WHAT IS NEEDED => Take the lines below beginning at the line that has "building: [46,191,73,220] ->" and stopping after the line that has "building: [347,144,443,222] -> none", and print them exactly as they are, with no other lines.

Object matching records
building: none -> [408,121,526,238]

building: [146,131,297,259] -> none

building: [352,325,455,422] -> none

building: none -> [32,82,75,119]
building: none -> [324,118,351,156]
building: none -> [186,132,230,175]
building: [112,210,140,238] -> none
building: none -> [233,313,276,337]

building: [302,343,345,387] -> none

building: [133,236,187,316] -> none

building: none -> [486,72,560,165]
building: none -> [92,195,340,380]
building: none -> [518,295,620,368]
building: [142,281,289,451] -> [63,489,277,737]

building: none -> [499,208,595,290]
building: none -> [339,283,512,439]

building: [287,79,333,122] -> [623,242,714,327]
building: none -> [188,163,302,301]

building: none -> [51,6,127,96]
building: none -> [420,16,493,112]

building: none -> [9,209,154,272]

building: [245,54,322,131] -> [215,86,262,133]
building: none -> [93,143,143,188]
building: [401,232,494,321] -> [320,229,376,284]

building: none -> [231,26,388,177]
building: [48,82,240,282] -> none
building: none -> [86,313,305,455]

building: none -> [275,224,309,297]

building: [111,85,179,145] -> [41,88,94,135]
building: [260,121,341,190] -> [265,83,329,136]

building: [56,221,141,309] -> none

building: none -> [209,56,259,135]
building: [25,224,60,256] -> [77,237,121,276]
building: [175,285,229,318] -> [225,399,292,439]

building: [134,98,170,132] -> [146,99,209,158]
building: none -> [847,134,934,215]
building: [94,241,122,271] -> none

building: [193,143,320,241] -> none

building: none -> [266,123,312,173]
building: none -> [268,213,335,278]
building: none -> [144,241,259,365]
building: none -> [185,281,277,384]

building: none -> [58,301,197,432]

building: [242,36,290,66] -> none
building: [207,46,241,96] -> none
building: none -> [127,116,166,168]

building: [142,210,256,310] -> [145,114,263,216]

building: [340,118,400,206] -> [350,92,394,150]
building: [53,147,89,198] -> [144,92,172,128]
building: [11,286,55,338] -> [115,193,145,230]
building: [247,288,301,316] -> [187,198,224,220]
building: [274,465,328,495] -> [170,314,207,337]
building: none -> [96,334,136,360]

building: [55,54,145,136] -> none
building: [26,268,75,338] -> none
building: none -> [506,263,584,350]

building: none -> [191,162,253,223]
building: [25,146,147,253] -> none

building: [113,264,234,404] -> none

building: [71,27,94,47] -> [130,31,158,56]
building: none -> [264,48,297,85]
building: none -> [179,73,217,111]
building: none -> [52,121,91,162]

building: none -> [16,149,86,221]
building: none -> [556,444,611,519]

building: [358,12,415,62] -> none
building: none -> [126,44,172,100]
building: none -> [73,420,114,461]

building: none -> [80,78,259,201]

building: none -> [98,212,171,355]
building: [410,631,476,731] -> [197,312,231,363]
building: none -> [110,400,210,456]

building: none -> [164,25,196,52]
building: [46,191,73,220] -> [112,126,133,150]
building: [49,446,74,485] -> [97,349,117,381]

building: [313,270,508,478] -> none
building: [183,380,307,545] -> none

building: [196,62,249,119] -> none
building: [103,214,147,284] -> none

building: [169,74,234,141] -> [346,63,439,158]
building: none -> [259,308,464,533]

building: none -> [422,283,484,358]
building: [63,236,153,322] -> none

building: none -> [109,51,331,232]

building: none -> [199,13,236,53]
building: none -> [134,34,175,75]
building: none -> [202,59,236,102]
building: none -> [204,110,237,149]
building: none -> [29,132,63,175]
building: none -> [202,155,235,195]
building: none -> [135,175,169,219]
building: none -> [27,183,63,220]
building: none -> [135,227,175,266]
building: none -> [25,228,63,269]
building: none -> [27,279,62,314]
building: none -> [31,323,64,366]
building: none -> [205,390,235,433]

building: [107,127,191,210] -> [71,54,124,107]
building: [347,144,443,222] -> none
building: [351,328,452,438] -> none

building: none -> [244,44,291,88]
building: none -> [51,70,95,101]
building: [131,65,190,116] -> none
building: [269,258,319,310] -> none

TASK OUTPUT =>
building: [46,191,73,220] -> [112,126,133,150]
building: [49,446,74,485] -> [97,349,117,381]

building: [313,270,508,478] -> none
building: [183,380,307,545] -> none

building: [196,62,249,119] -> none
building: [103,214,147,284] -> none

building: [169,74,234,141] -> [346,63,439,158]
building: none -> [259,308,464,533]

building: none -> [422,283,484,358]
building: [63,236,153,322] -> none

building: none -> [109,51,331,232]

building: none -> [199,13,236,53]
building: none -> [134,34,175,75]
building: none -> [202,59,236,102]
building: none -> [204,110,237,149]
building: none -> [29,132,63,175]
building: none -> [202,155,235,195]
building: none -> [135,175,169,219]
building: none -> [27,183,63,220]
building: none -> [135,227,175,266]
building: none -> [25,228,63,269]
building: none -> [27,279,62,314]
building: none -> [31,323,64,366]
building: none -> [205,390,235,433]

building: [107,127,191,210] -> [71,54,124,107]
building: [347,144,443,222] -> none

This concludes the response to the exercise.